• Required work: Once the line with "Silver mockup.ods: [77,261,416,482]" is found in the entries below, print it and each following line exactly, stopping after the line with "Playlist 3: [273,888,512,1049]"; print nothing else.

• Recorded information:
********

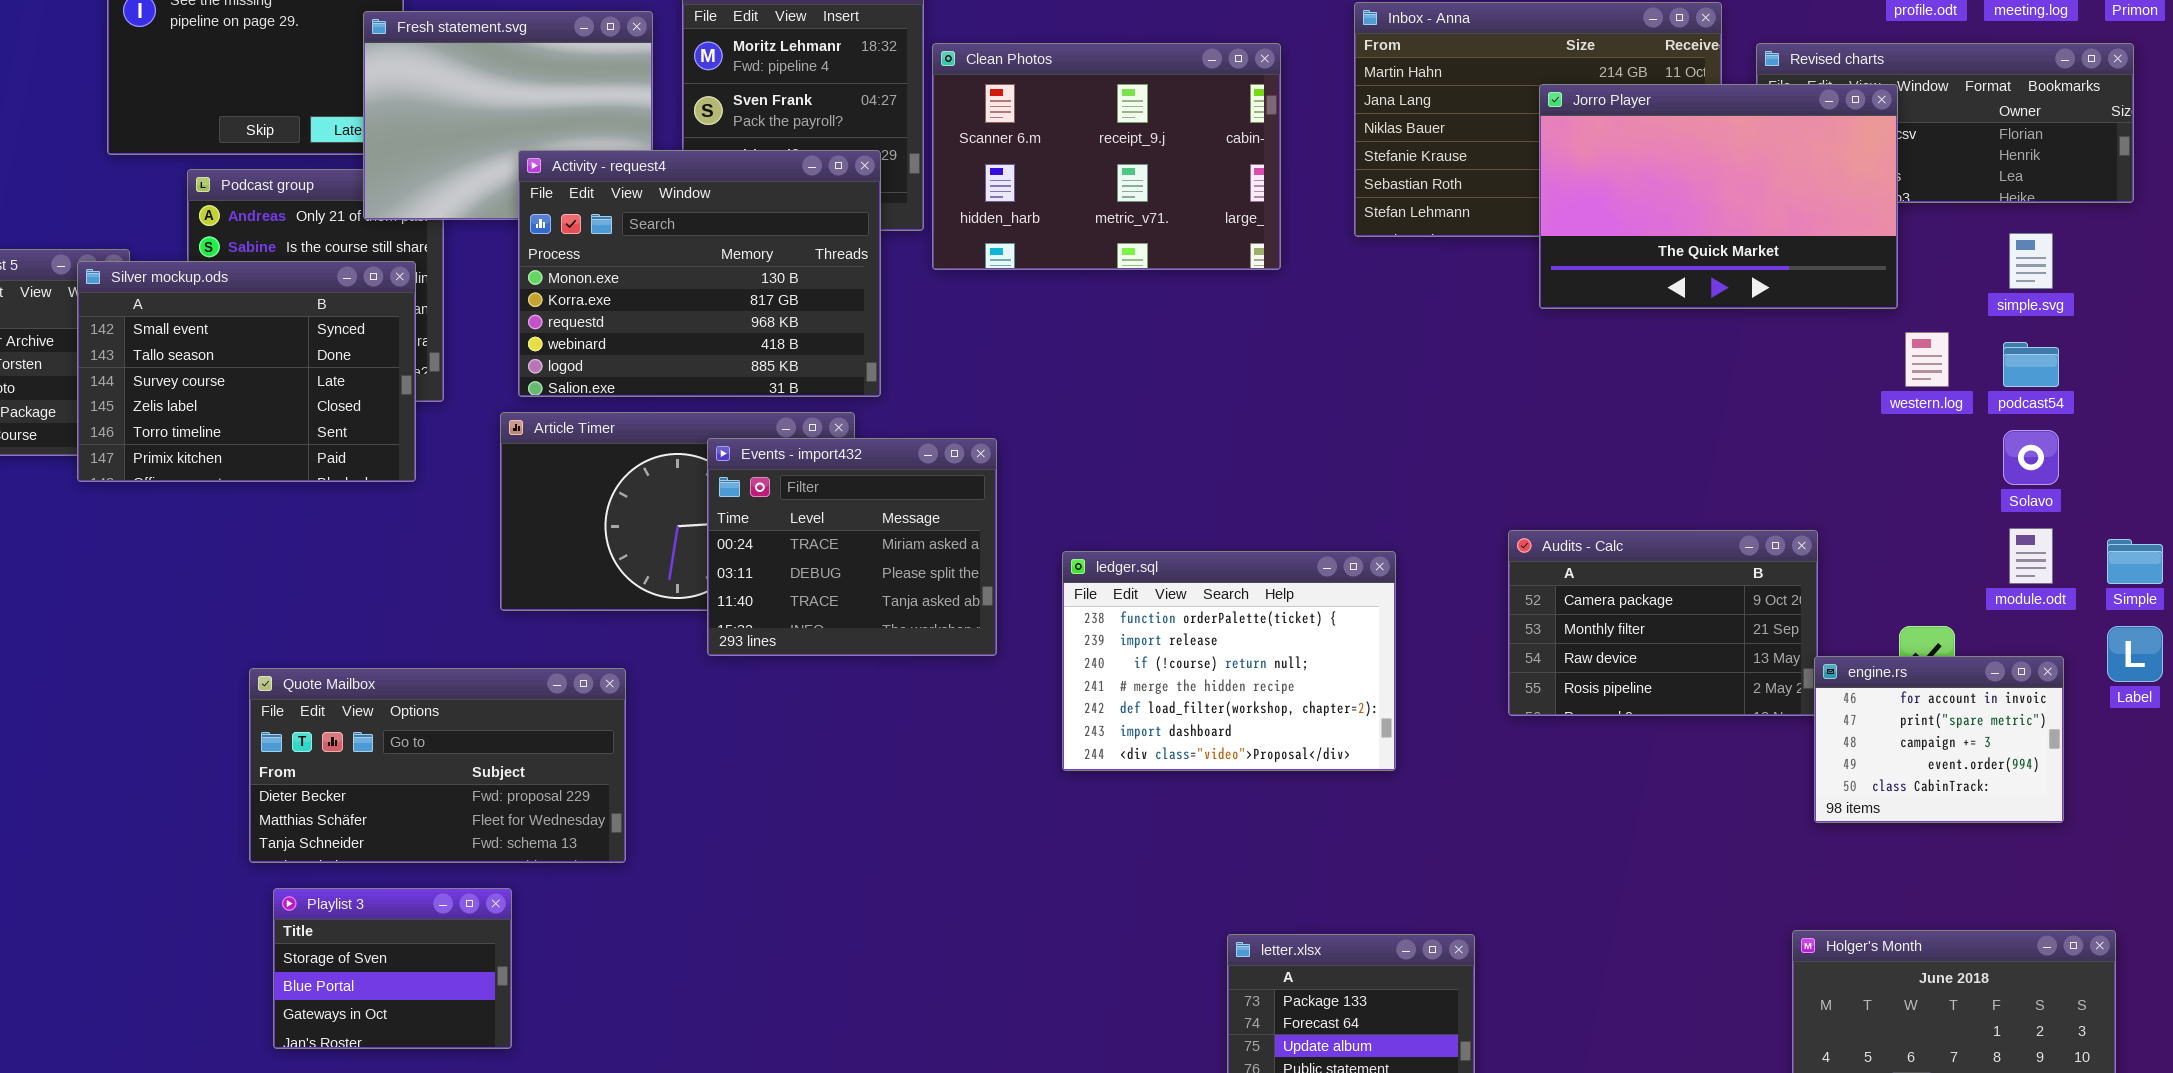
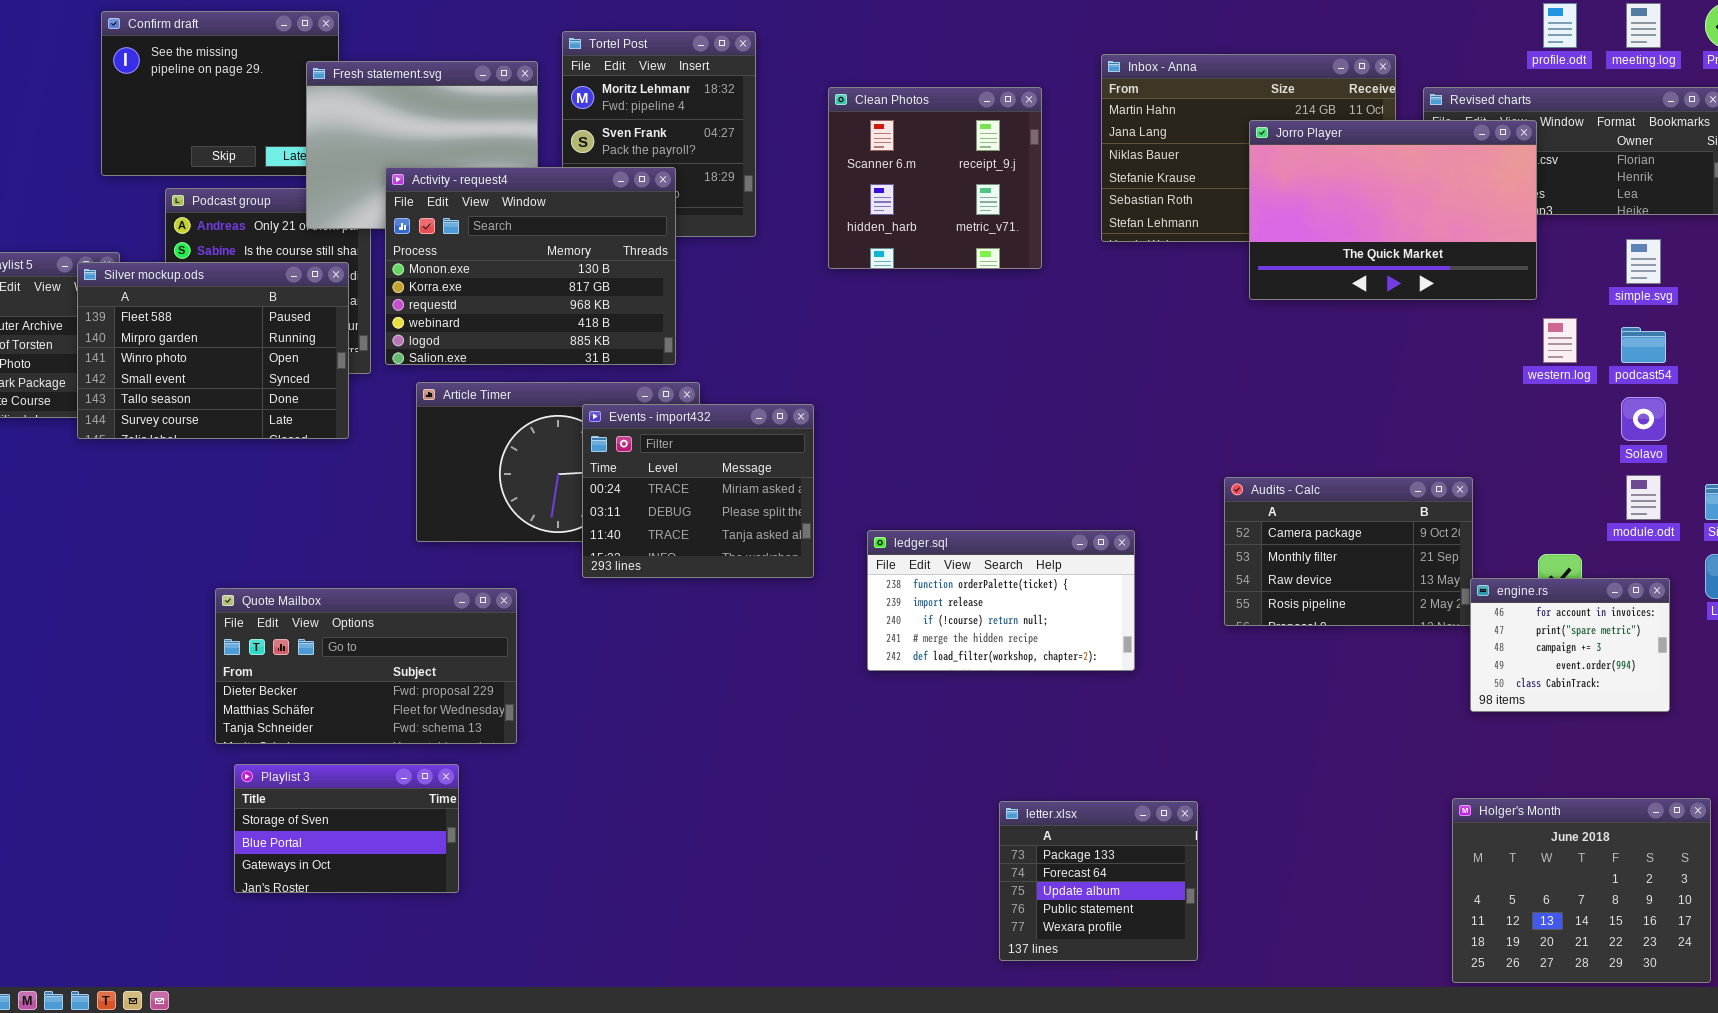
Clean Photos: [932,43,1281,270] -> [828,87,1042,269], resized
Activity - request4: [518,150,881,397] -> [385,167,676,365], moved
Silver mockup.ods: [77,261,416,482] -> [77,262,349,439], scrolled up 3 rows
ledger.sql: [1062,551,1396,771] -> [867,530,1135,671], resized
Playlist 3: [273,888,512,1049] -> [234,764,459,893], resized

********

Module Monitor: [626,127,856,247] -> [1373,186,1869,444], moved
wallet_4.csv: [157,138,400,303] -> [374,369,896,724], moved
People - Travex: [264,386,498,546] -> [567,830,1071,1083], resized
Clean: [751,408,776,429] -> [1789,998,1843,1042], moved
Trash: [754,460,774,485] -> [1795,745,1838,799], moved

********

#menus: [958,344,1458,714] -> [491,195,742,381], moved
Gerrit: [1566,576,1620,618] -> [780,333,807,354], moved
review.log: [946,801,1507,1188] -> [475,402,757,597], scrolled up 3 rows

********

• Solution for this exercise:
Silver mockup.ods: [77,261,416,482] -> [77,262,349,439], scrolled up 3 rows
ledger.sql: [1062,551,1396,771] -> [867,530,1135,671], resized
Playlist 3: [273,888,512,1049] -> [234,764,459,893], resized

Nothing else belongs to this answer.